[Data records]
⁂

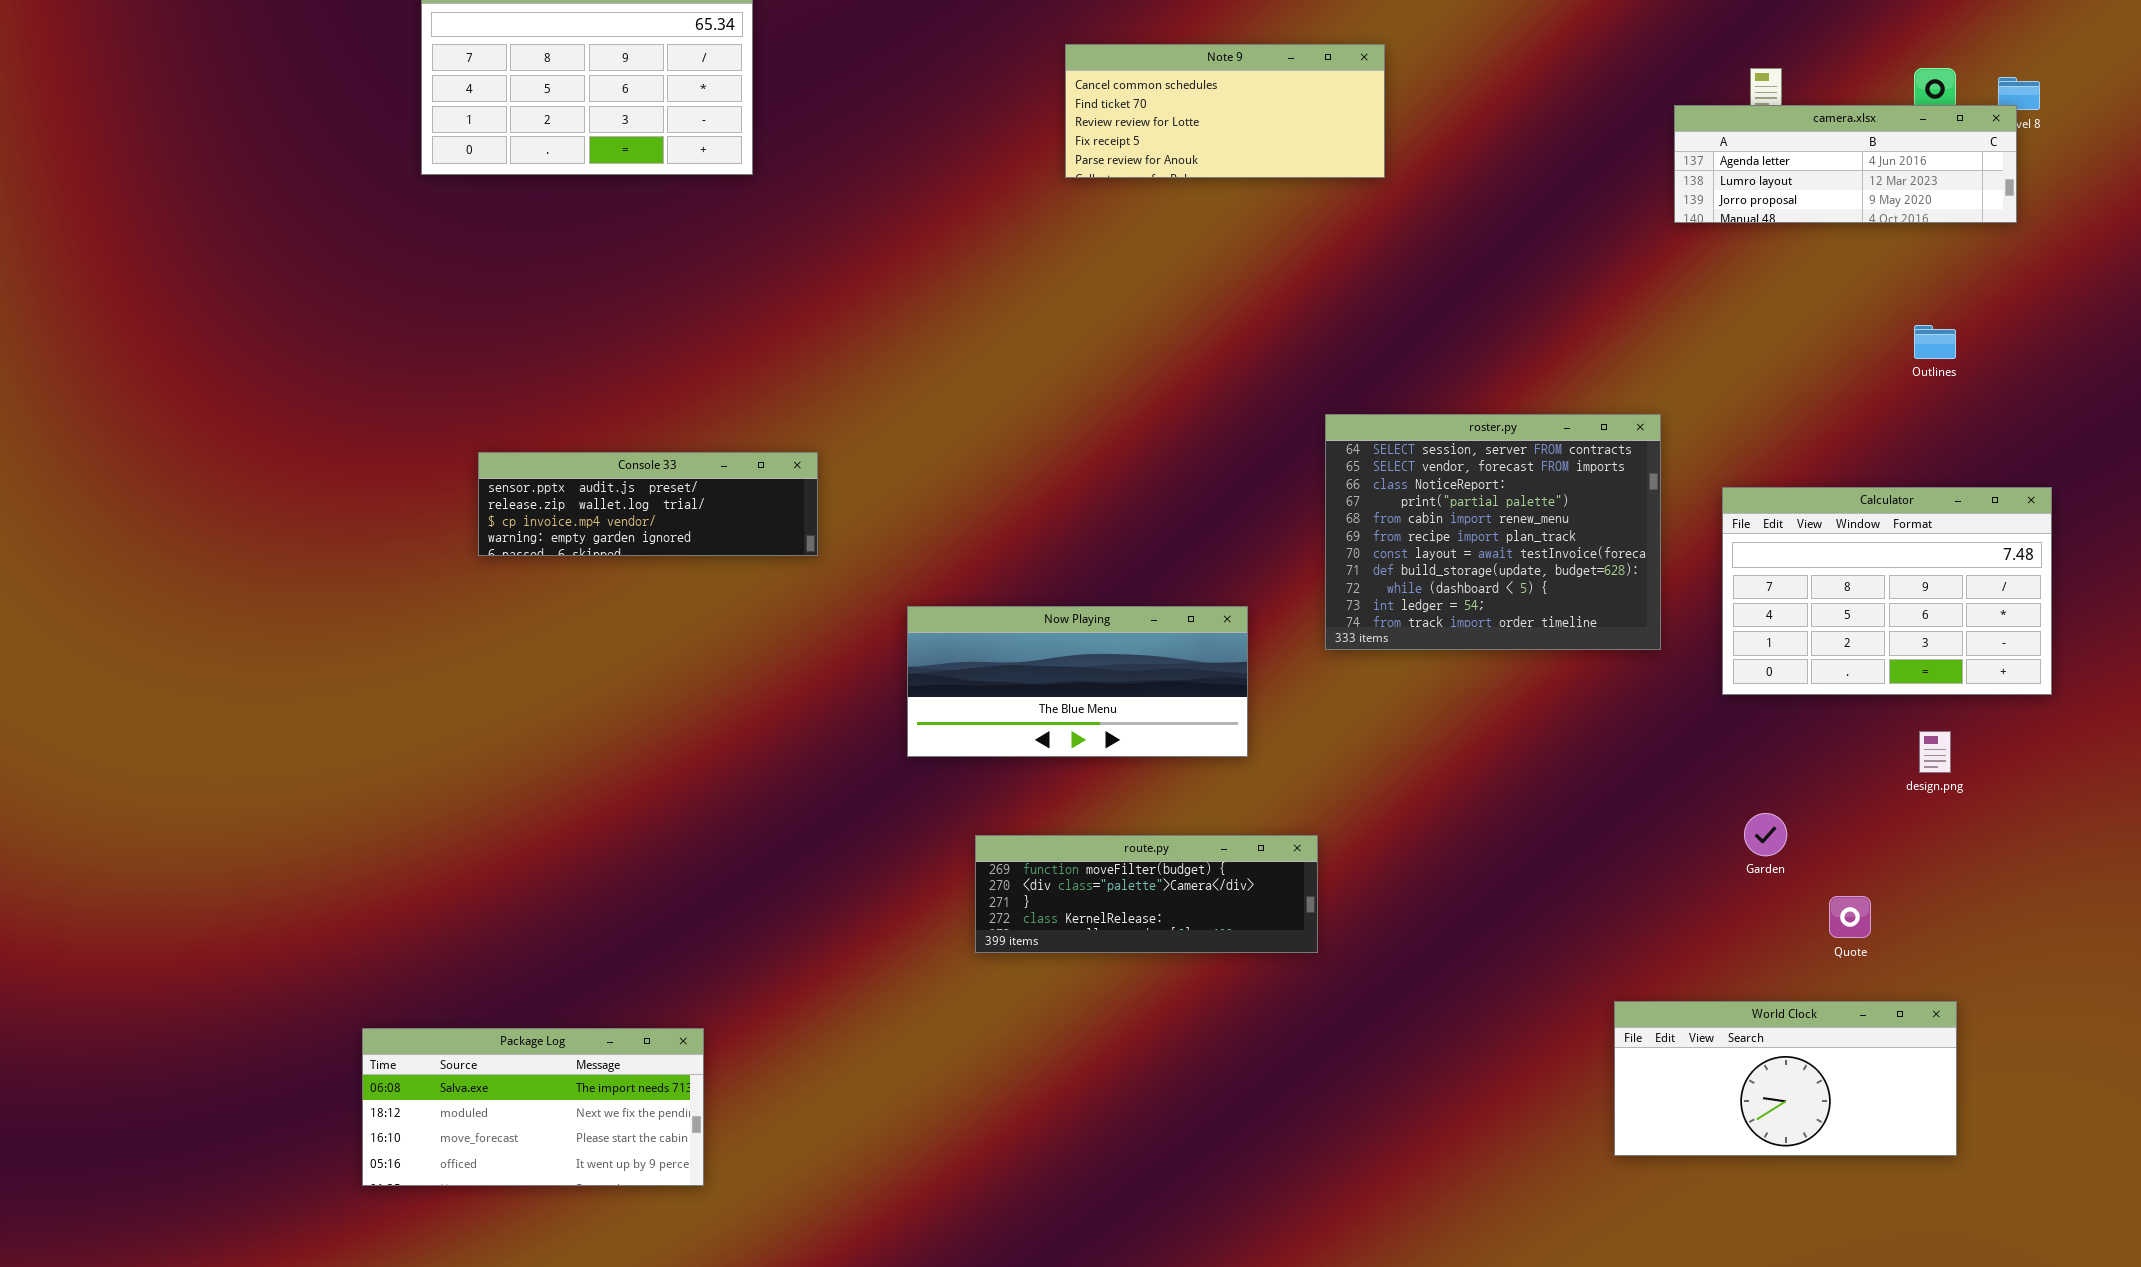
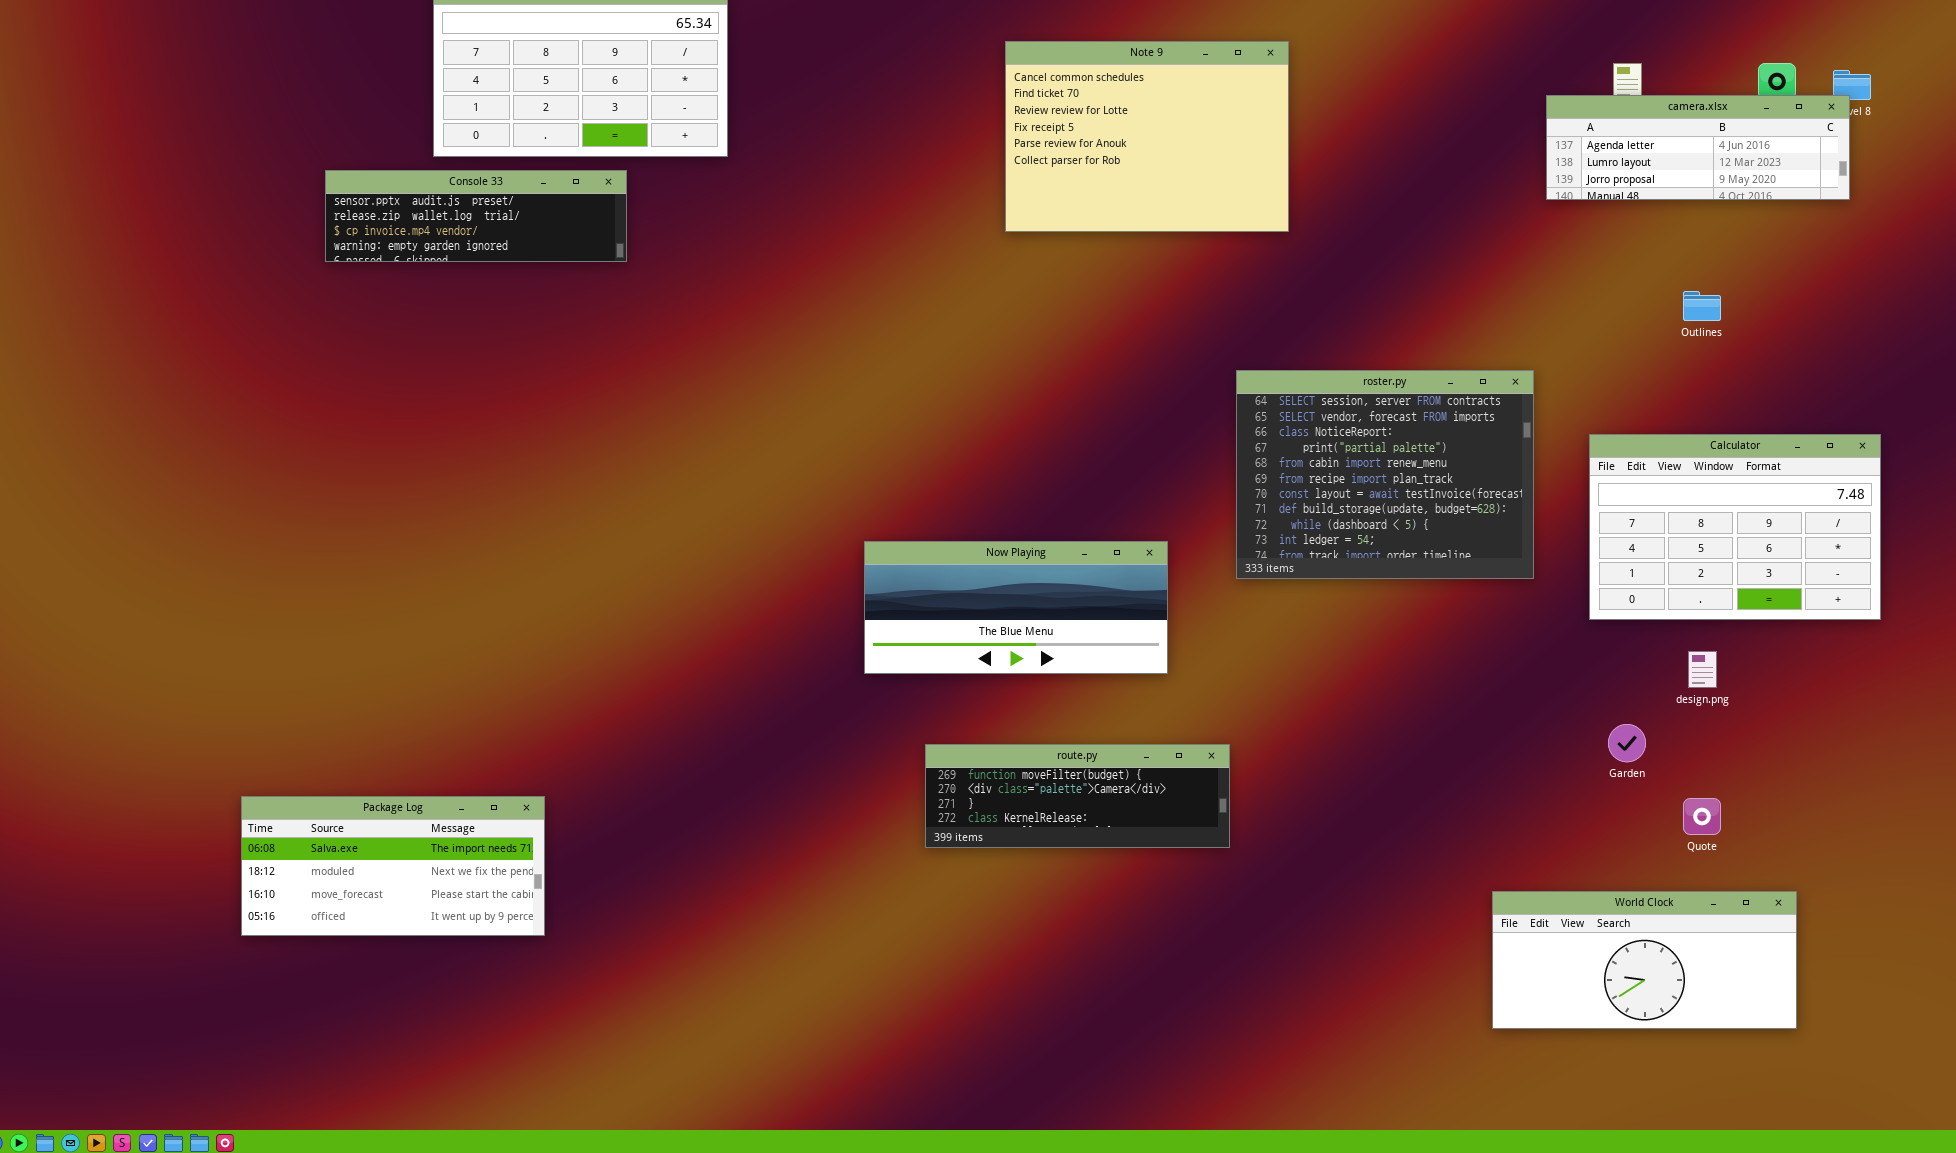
Note 9: [1065,44,1385,178] -> [1005,41,1289,232], resized
Outlines: [1914,325,1956,359] -> [1683,291,1721,321], moved
Console 33: [478,452,818,556] -> [325,170,627,262], moved
design.png: [1919,731,1951,773] -> [1688,651,1717,688], moved
Package Log: [362,1028,704,1186] -> [241,796,545,936], moved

⁂

§ **WORK ITEM**
Search the entries for "moved" and copy each matching line.

§ **ANSWER SECTION**
Outlines: [1914,325,1956,359] -> [1683,291,1721,321], moved
Console 33: [478,452,818,556] -> [325,170,627,262], moved
design.png: [1919,731,1951,773] -> [1688,651,1717,688], moved
Package Log: [362,1028,704,1186] -> [241,796,545,936], moved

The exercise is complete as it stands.